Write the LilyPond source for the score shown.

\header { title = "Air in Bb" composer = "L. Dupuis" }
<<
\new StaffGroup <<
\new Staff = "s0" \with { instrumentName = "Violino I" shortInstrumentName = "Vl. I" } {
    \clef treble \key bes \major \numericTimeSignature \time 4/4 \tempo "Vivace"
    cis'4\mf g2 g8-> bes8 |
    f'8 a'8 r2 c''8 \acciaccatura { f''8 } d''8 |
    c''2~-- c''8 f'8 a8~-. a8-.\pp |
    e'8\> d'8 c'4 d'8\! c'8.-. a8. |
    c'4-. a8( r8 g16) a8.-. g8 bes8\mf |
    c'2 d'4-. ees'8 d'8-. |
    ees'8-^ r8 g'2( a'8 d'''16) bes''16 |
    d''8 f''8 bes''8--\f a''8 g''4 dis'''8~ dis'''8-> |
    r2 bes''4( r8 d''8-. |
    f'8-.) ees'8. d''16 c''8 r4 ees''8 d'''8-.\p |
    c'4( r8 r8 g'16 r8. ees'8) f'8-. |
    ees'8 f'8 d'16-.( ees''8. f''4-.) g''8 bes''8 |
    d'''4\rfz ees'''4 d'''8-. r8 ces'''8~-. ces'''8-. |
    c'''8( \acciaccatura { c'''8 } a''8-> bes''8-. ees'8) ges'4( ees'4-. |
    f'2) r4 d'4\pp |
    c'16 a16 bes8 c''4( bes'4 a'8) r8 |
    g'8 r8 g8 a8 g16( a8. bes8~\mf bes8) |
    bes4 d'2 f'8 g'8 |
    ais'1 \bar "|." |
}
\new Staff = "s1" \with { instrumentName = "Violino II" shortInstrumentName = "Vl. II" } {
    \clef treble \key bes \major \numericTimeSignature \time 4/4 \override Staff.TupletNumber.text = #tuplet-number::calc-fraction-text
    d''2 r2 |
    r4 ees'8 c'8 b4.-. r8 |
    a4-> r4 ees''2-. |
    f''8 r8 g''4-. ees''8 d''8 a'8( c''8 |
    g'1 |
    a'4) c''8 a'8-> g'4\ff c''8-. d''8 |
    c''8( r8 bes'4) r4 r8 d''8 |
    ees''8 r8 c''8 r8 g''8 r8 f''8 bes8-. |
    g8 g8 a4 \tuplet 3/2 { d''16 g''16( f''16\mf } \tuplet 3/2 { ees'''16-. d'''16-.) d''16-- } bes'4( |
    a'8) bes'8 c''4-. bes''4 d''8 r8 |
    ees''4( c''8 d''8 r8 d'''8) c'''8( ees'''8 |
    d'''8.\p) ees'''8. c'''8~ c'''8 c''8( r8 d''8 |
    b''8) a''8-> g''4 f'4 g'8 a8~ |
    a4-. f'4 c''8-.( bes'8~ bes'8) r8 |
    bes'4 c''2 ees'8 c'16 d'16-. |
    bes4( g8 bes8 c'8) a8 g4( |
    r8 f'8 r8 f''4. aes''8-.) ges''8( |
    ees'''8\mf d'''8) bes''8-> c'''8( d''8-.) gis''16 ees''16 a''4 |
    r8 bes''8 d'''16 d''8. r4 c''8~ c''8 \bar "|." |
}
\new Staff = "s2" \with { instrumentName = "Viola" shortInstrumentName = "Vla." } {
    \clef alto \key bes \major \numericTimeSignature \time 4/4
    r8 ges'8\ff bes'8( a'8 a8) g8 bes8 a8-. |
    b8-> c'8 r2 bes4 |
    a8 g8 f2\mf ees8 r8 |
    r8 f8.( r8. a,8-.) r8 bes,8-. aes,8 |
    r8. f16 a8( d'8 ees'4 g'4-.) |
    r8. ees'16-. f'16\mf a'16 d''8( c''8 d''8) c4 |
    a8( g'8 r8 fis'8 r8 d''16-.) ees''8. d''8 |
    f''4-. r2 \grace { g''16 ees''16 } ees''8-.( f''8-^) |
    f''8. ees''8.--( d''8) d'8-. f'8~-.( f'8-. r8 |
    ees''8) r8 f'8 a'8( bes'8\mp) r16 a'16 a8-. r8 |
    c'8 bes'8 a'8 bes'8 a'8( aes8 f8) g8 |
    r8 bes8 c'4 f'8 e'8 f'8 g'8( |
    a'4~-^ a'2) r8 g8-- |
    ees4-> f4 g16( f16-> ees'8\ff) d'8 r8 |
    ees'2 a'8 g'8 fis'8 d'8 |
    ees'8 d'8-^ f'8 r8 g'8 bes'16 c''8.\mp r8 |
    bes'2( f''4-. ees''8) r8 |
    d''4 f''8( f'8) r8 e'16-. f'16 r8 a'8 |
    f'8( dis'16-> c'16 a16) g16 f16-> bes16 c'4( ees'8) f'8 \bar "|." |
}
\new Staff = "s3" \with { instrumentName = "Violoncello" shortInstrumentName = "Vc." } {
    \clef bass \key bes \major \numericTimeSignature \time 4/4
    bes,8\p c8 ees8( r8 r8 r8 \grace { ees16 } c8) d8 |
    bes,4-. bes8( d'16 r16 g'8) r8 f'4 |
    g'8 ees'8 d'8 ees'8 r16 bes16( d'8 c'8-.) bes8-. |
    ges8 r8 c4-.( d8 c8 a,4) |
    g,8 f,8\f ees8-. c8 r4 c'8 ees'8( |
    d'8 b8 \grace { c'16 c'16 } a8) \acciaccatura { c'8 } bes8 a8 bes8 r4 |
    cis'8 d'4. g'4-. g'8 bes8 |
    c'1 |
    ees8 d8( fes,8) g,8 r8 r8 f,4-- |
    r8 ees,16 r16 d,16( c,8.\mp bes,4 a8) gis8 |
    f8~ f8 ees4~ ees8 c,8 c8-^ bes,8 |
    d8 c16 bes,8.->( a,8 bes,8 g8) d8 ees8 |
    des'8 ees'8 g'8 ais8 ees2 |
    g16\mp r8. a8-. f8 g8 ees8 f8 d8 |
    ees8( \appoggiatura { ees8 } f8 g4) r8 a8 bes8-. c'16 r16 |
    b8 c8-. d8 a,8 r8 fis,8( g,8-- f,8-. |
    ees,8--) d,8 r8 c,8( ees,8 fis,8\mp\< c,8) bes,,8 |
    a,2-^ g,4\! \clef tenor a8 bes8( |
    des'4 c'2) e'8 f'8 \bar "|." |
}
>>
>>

------------

→ Short problem
How many lines of the items above contain the string "shortInstrumentName"? Reply with the number alone.

→ Solution to this exercise
4